◆ Stated problem
Show every line of the records below that contains the word "past", copying each such line in full.

⟨

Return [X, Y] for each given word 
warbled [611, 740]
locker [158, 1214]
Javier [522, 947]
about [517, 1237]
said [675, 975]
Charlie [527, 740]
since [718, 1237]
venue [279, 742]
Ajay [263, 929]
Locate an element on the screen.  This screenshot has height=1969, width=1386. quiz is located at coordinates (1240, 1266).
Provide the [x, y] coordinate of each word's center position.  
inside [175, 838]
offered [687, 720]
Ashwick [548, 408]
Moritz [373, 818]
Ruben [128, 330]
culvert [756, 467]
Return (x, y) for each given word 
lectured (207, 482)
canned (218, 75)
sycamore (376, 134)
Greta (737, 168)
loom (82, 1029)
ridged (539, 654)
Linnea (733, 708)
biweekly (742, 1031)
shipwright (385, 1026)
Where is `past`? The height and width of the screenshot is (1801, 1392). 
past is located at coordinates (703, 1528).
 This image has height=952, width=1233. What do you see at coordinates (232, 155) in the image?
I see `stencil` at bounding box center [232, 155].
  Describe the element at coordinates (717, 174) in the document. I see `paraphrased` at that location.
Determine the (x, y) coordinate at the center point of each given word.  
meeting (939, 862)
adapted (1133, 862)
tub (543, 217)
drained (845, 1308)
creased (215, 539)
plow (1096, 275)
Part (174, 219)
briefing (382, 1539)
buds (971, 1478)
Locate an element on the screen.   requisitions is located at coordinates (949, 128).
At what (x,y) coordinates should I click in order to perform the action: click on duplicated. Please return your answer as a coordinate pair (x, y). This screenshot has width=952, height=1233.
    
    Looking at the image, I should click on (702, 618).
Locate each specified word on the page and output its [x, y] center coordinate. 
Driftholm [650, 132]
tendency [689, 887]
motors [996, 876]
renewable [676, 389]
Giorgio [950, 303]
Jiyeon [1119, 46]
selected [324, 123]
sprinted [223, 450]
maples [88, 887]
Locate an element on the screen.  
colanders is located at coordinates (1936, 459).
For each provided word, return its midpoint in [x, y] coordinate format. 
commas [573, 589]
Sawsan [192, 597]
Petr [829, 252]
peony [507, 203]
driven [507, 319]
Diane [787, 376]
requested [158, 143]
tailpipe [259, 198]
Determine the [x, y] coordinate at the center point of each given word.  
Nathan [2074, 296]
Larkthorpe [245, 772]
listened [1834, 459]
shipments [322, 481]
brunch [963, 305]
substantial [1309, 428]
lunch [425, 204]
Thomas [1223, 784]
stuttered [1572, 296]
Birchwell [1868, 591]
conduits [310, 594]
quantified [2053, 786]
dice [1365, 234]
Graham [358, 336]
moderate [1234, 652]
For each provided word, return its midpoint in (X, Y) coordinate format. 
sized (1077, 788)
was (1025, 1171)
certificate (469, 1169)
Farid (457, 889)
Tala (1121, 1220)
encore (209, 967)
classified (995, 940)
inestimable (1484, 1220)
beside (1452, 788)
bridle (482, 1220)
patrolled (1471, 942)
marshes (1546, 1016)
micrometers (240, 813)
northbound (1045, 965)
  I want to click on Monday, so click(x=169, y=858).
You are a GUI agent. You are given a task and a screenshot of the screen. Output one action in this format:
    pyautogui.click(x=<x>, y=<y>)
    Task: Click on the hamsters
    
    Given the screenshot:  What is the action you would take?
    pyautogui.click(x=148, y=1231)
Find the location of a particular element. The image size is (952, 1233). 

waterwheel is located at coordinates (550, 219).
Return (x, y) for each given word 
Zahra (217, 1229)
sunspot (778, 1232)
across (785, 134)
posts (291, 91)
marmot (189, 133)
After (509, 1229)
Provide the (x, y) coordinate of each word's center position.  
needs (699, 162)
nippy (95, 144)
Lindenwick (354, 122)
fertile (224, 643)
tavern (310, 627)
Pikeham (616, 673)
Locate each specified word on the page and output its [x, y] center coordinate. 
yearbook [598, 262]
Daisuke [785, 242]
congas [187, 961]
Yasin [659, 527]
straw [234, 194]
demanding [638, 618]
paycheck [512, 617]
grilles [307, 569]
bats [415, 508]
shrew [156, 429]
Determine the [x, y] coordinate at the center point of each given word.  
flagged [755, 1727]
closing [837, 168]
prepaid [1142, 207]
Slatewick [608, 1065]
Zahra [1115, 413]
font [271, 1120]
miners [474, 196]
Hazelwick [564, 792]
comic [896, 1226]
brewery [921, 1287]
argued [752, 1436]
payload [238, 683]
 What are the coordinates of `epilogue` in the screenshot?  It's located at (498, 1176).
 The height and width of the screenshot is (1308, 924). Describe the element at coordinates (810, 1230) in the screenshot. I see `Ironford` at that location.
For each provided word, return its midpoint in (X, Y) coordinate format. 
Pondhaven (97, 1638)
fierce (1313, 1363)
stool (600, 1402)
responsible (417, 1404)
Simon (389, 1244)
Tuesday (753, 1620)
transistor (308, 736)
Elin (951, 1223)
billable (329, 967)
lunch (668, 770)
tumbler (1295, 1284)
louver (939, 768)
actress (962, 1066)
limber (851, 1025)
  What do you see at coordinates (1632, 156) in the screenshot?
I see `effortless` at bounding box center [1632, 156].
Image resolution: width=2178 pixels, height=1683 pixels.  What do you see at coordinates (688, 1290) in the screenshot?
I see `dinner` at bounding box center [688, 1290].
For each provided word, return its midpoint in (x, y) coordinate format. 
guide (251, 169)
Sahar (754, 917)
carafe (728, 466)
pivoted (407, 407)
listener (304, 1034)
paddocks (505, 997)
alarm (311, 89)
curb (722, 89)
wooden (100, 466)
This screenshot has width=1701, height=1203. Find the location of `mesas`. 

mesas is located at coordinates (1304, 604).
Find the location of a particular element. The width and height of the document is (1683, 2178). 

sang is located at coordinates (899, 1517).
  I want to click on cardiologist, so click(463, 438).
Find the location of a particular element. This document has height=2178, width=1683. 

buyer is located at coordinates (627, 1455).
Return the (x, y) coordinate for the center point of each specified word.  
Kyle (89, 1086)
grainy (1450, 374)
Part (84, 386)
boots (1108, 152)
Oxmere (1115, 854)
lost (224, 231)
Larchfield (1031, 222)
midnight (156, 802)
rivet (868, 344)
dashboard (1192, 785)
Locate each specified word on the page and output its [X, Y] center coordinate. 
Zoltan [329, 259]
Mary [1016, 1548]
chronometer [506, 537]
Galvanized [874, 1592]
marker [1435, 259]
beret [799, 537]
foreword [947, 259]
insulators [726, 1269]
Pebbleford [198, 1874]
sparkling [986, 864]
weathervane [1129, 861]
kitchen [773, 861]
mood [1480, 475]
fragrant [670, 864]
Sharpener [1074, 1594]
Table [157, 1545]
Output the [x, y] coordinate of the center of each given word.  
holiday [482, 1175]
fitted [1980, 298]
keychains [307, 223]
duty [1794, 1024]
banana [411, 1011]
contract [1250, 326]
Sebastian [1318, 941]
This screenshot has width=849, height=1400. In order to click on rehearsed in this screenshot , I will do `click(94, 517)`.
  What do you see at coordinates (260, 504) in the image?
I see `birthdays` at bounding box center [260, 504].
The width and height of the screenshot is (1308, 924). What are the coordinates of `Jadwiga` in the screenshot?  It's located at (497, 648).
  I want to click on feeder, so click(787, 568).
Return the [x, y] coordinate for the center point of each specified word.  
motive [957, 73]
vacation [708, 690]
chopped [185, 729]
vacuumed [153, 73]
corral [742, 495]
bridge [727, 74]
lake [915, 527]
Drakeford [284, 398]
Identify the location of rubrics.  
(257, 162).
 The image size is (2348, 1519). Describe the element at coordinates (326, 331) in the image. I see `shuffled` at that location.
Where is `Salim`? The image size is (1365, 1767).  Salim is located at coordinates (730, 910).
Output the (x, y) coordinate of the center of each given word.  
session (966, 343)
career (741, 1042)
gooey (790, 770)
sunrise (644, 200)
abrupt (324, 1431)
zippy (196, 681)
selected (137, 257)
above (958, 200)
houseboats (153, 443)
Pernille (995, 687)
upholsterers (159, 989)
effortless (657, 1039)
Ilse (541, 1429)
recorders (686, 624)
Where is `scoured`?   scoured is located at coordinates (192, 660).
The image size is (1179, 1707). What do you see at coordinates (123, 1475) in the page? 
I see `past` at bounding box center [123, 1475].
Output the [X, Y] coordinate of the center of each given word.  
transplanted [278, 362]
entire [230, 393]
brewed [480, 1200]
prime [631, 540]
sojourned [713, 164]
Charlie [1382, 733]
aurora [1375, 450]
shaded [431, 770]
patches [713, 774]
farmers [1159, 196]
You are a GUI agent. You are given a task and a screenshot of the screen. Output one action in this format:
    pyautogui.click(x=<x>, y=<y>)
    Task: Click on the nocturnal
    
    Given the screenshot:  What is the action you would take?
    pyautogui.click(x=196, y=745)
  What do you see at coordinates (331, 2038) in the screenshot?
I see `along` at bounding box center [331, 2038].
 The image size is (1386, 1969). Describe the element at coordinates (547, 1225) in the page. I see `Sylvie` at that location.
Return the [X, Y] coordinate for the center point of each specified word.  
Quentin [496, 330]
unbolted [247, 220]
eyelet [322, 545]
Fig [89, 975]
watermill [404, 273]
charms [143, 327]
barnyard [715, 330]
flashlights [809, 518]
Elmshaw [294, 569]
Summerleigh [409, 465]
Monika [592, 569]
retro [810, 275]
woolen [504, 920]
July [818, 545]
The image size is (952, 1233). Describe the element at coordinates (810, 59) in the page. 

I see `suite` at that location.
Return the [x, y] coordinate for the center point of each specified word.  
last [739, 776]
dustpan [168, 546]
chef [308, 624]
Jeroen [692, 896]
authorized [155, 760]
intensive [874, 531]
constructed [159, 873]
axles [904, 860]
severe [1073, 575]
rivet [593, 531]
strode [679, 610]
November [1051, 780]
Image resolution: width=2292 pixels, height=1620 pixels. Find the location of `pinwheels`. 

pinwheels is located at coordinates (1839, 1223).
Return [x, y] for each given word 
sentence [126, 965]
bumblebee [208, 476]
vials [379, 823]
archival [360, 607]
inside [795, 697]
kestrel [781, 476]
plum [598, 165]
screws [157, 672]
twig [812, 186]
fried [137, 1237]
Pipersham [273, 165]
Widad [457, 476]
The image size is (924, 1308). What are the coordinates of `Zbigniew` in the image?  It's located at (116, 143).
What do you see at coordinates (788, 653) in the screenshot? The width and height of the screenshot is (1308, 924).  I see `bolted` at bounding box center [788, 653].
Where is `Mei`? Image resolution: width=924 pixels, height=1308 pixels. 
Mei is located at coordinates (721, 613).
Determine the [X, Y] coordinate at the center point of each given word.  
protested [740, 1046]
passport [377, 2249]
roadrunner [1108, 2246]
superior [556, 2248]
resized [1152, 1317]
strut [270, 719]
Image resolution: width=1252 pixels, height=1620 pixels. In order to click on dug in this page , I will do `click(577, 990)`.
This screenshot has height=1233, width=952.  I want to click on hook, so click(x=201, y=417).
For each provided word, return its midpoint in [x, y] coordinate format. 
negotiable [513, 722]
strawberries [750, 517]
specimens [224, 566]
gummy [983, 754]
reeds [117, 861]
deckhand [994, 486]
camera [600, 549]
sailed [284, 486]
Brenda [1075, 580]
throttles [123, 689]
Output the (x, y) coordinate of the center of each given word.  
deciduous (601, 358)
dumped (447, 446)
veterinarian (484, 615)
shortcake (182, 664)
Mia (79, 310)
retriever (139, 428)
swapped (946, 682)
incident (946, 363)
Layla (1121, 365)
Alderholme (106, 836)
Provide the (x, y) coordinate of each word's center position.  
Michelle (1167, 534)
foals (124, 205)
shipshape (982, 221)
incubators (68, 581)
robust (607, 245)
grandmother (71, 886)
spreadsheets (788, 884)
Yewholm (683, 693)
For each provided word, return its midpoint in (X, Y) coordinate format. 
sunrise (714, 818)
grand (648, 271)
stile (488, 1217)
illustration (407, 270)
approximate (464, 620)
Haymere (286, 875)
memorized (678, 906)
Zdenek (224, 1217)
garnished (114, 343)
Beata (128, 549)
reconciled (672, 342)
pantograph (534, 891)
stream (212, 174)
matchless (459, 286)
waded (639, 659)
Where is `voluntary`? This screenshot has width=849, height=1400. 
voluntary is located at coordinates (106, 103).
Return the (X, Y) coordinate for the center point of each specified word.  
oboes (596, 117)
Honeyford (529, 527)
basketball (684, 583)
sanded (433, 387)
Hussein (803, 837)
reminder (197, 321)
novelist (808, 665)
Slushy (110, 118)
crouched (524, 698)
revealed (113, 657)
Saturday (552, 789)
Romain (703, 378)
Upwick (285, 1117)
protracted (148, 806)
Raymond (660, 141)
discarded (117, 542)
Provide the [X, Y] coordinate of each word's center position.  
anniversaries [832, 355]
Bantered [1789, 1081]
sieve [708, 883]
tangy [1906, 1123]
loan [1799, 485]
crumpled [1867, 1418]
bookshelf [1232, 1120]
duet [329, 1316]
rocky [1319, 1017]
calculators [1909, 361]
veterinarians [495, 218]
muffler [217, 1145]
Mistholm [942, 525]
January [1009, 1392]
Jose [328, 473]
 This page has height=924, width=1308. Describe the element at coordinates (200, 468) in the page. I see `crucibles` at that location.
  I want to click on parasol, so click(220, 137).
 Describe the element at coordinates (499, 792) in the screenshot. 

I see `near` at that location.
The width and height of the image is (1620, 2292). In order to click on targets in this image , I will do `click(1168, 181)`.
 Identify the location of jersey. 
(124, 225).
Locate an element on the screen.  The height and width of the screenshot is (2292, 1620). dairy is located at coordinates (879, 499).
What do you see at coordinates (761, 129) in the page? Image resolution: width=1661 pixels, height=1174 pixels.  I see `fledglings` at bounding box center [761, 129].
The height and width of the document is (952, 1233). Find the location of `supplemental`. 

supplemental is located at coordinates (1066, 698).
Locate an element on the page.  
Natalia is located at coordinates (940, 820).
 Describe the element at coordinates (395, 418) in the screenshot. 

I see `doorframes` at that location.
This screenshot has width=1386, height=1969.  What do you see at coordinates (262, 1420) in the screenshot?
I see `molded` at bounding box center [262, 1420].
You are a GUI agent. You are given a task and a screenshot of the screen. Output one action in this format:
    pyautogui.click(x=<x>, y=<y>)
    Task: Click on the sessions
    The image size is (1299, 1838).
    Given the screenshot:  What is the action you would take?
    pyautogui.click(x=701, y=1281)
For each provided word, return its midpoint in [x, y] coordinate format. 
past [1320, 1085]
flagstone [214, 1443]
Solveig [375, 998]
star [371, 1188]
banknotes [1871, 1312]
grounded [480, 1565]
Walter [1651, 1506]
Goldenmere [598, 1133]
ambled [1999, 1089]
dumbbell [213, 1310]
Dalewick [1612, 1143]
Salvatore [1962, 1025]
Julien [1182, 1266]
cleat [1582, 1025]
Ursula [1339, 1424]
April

⟩

◆ Task output
Where is `past`? The height and width of the screenshot is (1801, 1392). 
past is located at coordinates (703, 1528).
I see `past` at bounding box center [123, 1475].
past [1320, 1085]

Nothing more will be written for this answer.